Exercise
Report every line of the data where the string "plus" appears.

Task material
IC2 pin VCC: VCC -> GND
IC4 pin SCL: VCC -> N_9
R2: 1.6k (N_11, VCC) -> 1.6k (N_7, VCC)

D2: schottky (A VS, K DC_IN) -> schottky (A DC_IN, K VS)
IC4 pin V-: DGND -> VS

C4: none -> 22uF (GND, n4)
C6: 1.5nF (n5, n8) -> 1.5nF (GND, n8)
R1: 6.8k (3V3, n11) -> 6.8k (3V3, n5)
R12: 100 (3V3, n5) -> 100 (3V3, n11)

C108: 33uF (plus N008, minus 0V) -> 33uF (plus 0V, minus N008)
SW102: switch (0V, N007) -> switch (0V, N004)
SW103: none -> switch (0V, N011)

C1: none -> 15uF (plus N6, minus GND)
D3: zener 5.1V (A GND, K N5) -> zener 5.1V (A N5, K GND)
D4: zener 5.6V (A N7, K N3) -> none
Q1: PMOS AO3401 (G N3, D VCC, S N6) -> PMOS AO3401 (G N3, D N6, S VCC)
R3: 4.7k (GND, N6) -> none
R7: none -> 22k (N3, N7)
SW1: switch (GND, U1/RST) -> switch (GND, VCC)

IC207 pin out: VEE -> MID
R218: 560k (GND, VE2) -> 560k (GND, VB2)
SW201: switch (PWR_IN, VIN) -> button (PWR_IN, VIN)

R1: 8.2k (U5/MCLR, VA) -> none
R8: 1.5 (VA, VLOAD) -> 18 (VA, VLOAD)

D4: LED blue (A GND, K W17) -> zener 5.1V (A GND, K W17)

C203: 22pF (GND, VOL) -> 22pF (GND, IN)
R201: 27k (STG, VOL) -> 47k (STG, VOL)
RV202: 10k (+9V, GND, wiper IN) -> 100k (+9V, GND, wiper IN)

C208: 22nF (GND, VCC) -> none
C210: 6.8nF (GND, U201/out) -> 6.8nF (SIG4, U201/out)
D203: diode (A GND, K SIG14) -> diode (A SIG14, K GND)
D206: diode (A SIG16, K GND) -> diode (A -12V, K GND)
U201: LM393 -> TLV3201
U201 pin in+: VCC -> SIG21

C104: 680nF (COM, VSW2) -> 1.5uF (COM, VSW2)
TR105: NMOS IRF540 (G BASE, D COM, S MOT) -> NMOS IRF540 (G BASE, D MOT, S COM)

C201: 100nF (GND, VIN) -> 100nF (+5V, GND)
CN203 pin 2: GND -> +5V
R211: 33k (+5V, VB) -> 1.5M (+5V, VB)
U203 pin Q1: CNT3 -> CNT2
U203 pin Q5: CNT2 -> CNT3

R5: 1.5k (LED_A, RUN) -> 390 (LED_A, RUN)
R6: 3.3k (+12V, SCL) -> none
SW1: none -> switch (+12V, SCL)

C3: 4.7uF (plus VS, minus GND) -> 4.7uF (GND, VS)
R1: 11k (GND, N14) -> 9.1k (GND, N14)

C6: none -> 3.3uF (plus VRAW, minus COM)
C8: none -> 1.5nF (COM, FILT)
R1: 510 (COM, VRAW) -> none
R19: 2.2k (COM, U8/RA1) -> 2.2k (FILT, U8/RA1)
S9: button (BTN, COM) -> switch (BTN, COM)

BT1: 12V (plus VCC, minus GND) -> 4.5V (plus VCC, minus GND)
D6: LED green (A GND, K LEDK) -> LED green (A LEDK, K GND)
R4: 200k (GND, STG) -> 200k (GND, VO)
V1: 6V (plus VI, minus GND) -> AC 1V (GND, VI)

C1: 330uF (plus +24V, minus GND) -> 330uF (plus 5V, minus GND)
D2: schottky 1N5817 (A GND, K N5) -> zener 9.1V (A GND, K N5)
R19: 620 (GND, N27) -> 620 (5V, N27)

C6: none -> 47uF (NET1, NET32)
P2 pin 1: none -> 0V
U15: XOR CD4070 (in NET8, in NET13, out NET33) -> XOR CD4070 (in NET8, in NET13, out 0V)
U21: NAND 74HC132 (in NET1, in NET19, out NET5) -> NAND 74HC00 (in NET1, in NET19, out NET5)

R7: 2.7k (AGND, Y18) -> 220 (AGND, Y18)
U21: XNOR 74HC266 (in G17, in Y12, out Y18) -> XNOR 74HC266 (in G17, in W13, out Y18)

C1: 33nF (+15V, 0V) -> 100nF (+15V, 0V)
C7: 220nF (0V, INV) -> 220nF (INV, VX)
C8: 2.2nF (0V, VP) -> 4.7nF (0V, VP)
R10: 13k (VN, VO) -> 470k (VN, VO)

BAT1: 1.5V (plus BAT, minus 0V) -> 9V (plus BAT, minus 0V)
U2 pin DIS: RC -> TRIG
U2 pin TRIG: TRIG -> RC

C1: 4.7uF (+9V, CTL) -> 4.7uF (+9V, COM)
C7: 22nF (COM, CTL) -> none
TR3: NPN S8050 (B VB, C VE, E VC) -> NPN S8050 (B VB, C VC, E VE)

Written reply
C108: 33uF (plus N008, minus 0V) -> 33uF (plus 0V, minus N008)
C1: none -> 15uF (plus N6, minus GND)
C3: 4.7uF (plus VS, minus GND) -> 4.7uF (GND, VS)
C6: none -> 3.3uF (plus VRAW, minus COM)
BT1: 12V (plus VCC, minus GND) -> 4.5V (plus VCC, minus GND)
V1: 6V (plus VI, minus GND) -> AC 1V (GND, VI)
C1: 330uF (plus +24V, minus GND) -> 330uF (plus 5V, minus GND)
BAT1: 1.5V (plus BAT, minus 0V) -> 9V (plus BAT, minus 0V)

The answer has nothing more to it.